===== RECORDS SUPPLIED =====
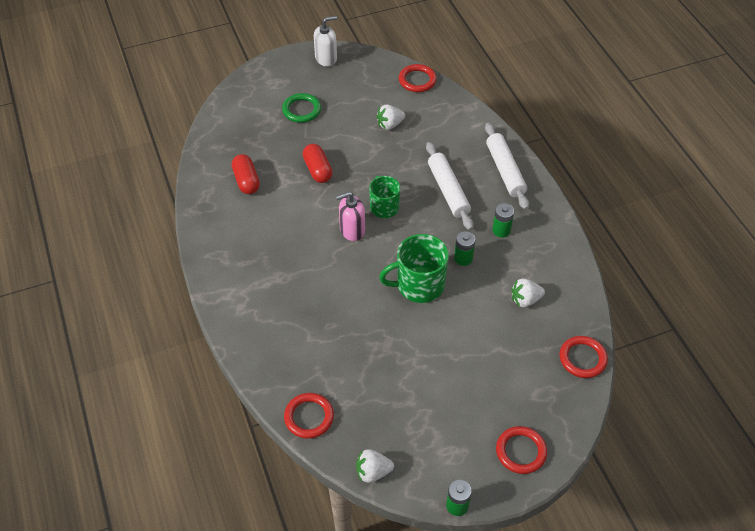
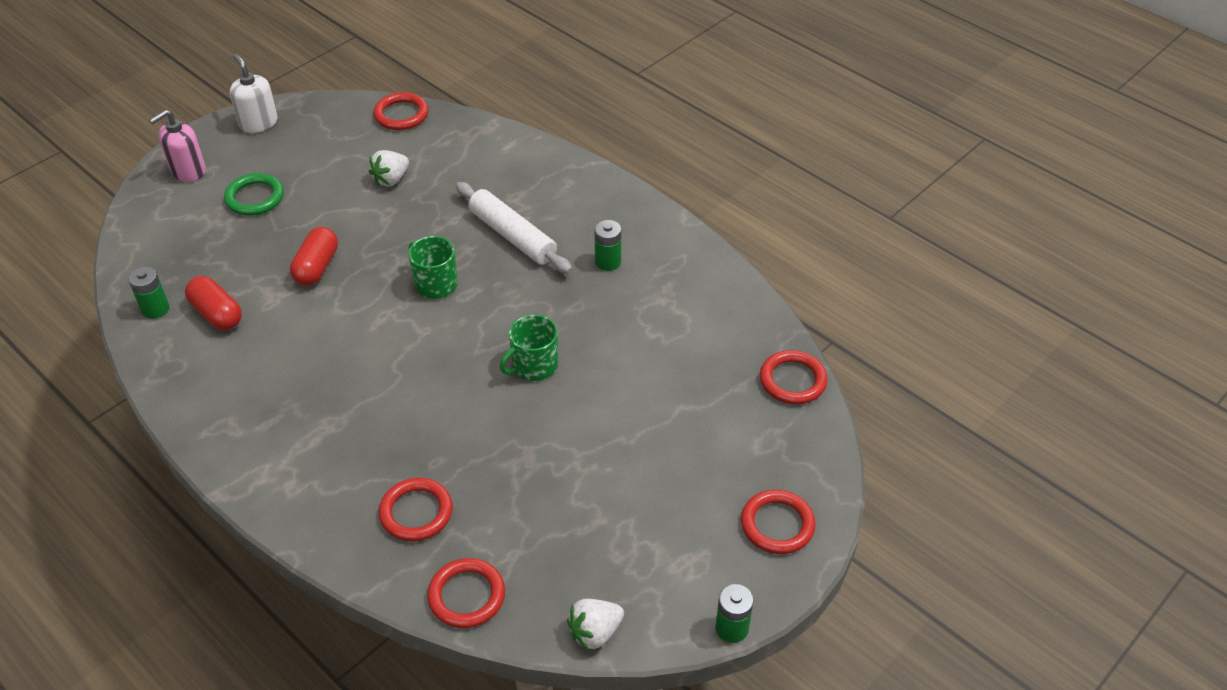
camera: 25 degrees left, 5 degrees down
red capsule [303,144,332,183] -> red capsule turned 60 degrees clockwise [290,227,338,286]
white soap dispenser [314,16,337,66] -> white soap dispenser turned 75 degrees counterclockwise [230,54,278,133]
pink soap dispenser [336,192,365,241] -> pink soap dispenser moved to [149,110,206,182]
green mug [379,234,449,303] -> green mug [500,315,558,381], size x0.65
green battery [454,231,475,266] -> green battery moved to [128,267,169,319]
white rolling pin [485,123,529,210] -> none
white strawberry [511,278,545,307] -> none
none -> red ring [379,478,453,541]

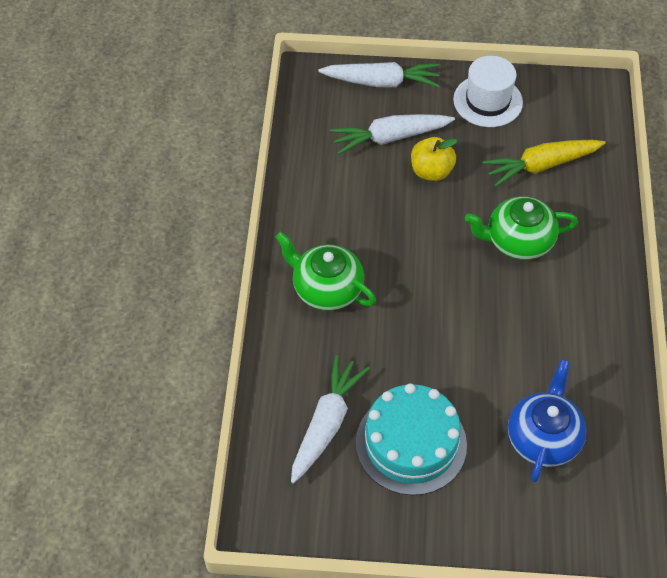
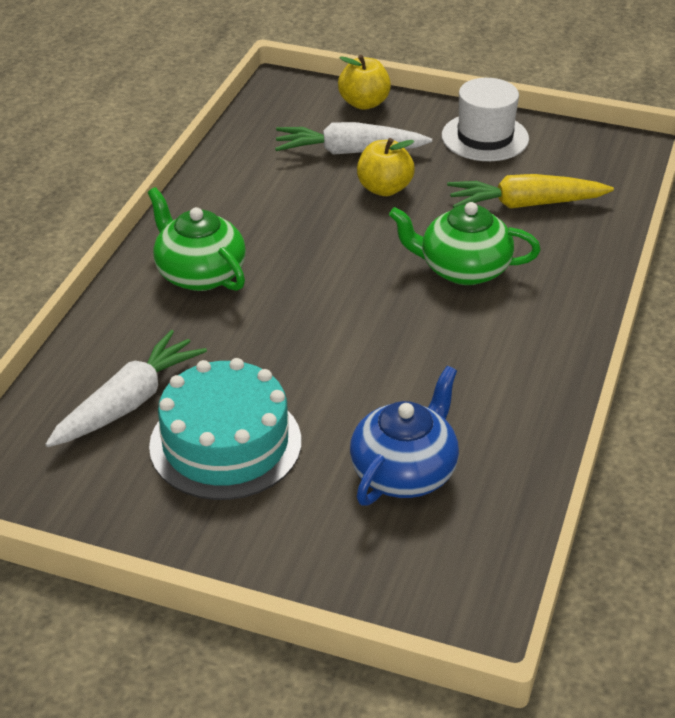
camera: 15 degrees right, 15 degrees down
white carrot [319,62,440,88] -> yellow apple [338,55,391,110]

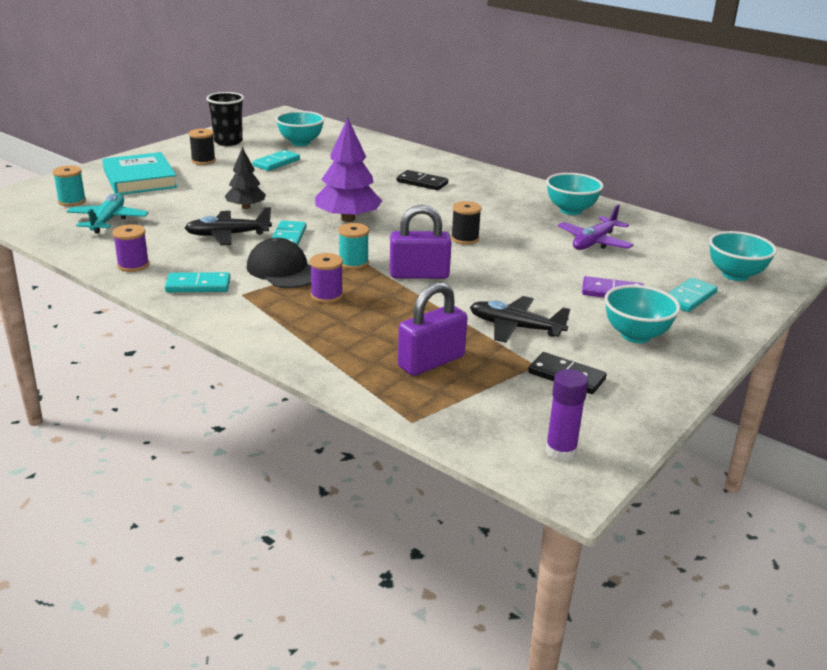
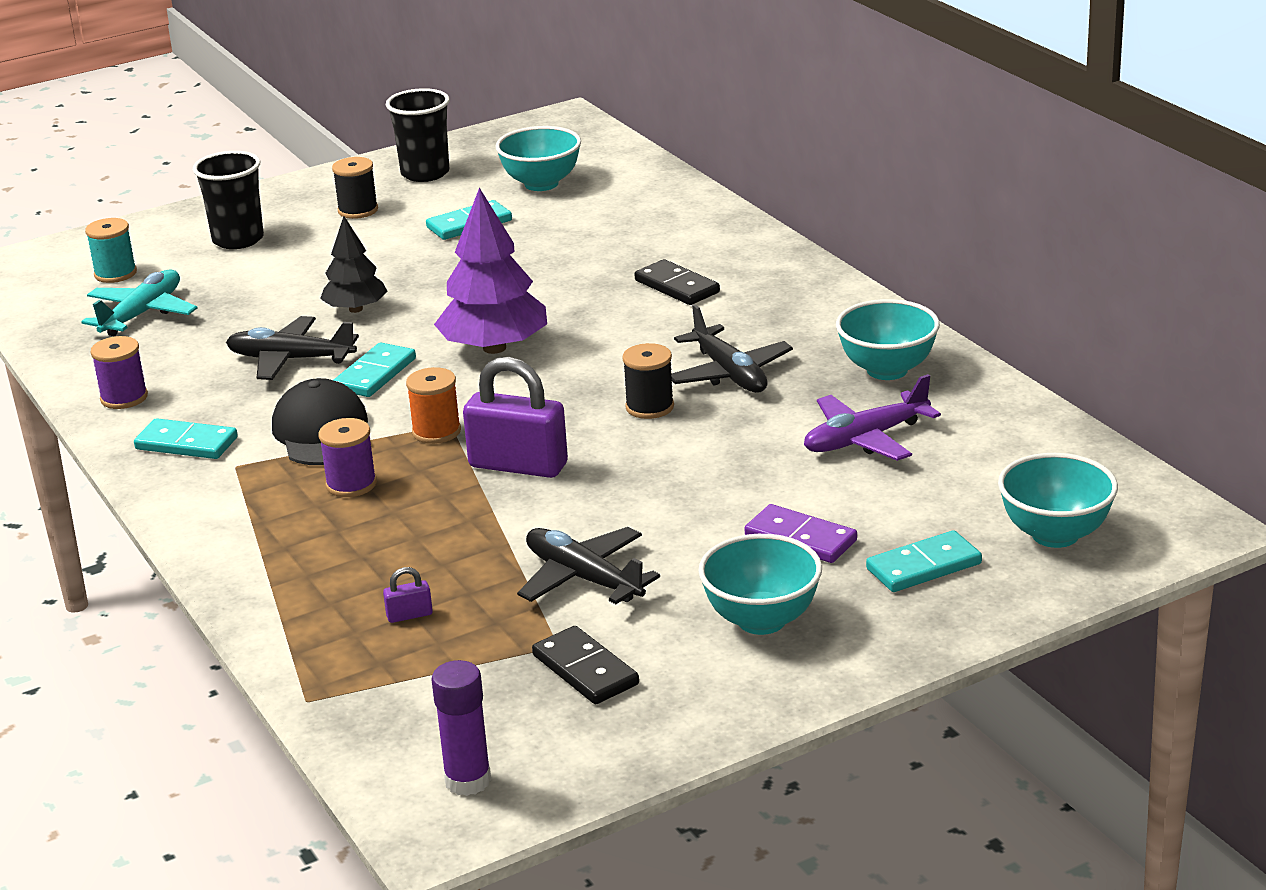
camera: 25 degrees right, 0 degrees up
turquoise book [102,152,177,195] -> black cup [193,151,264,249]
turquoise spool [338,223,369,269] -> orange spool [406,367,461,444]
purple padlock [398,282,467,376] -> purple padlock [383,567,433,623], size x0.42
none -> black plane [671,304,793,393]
=====
▸ WORK INSTRUCTIONS: Go over the records above and tally each line that includes "dispenser". Give the total by itself.

▸ EXPECTED ANSWER: 2